## PROBLEM STATEMENT:
The answer should be one number, the count of lines in the data with "none".
┌────────
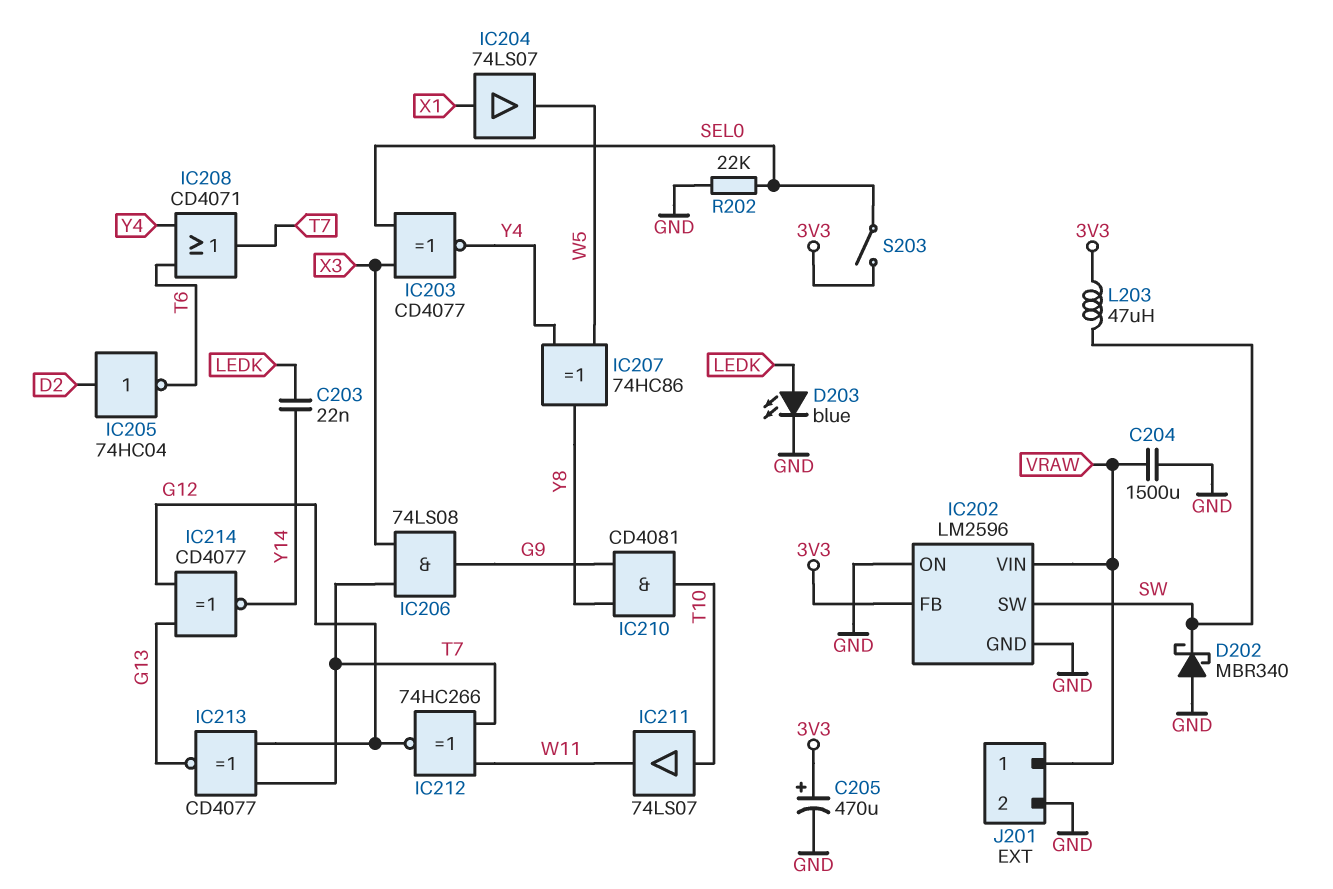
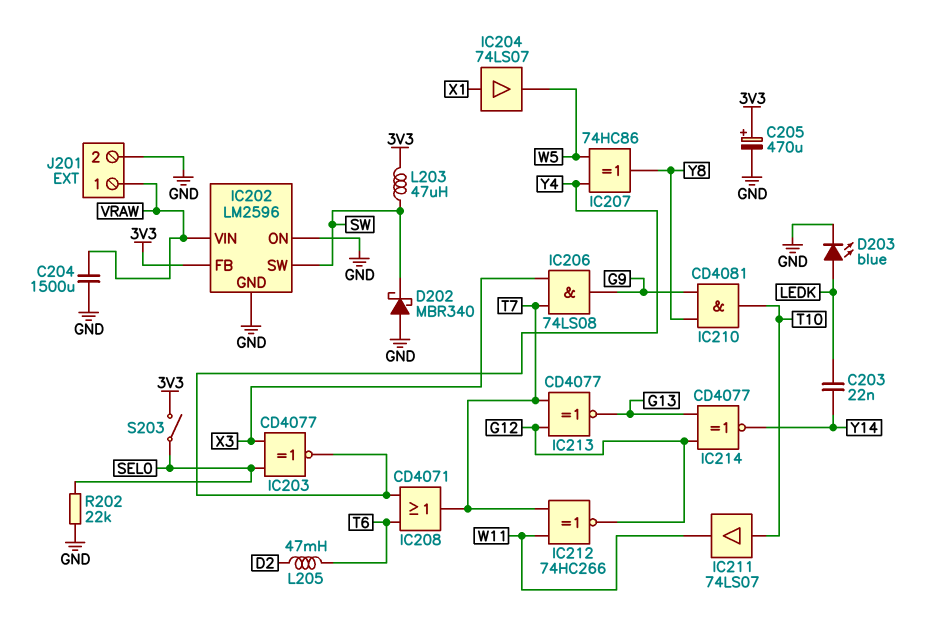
IC205: NOT 74HC04 (in D2, out T6) -> none
L205: none -> 47mH (D2, T6)

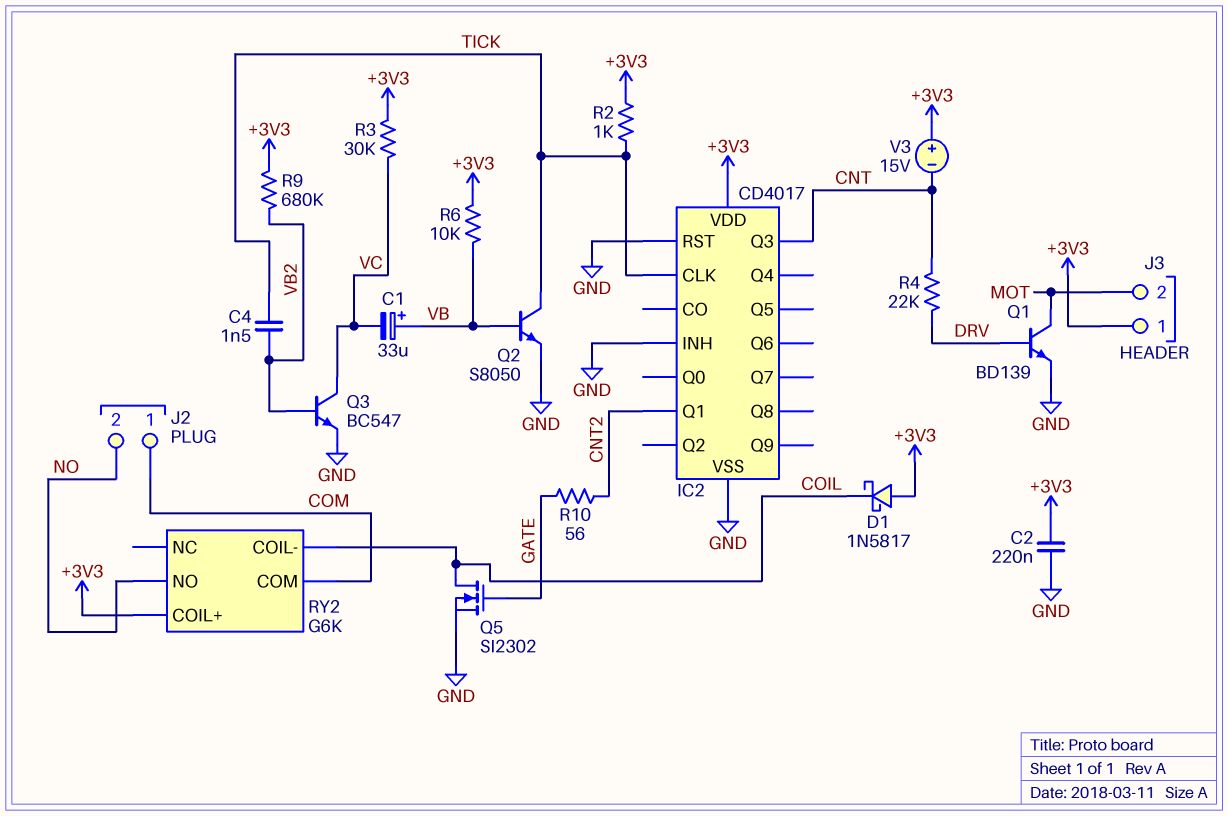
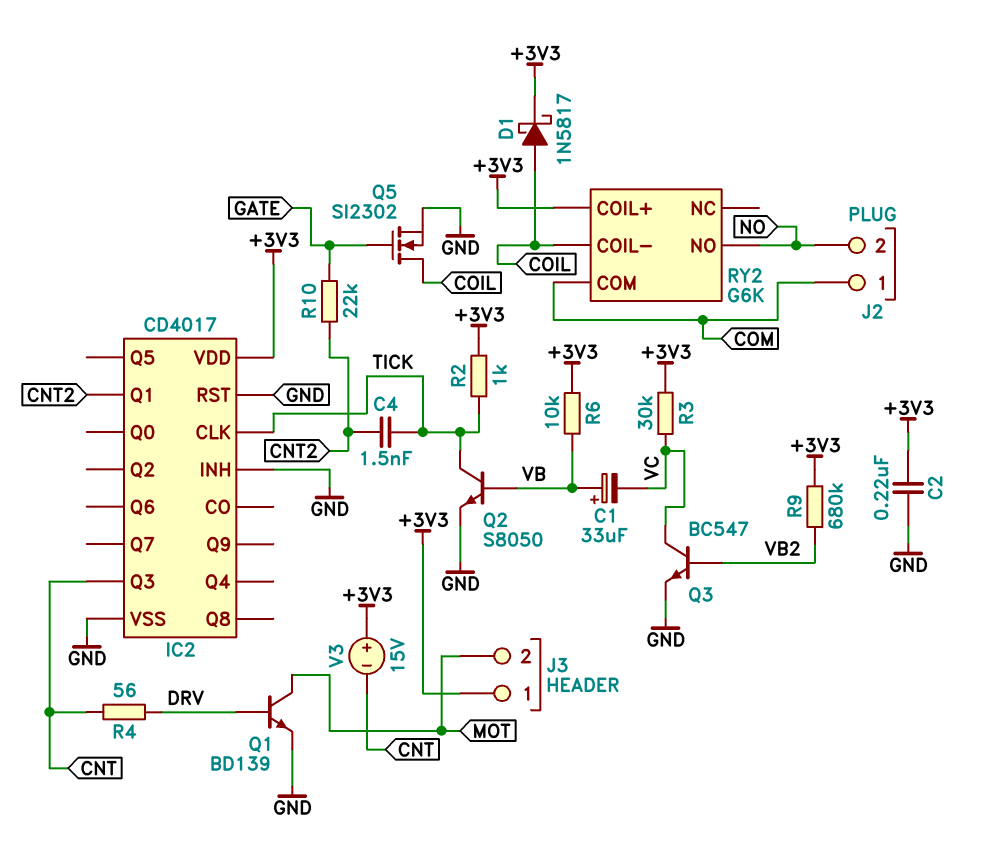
C4: 1.5nF (TICK, VB2) -> 1.5nF (CNT2, TICK)
D1: schottky 1N5817 (A +3V3, K COIL) -> schottky 1N5817 (A COIL, K +3V3)
R4: 22k (CNT, DRV) -> 56 (CNT, DRV)
R10: 56 (CNT2, GATE) -> 22k (CNT2, GATE)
└────────
## EXERCISE OUTPUT:
2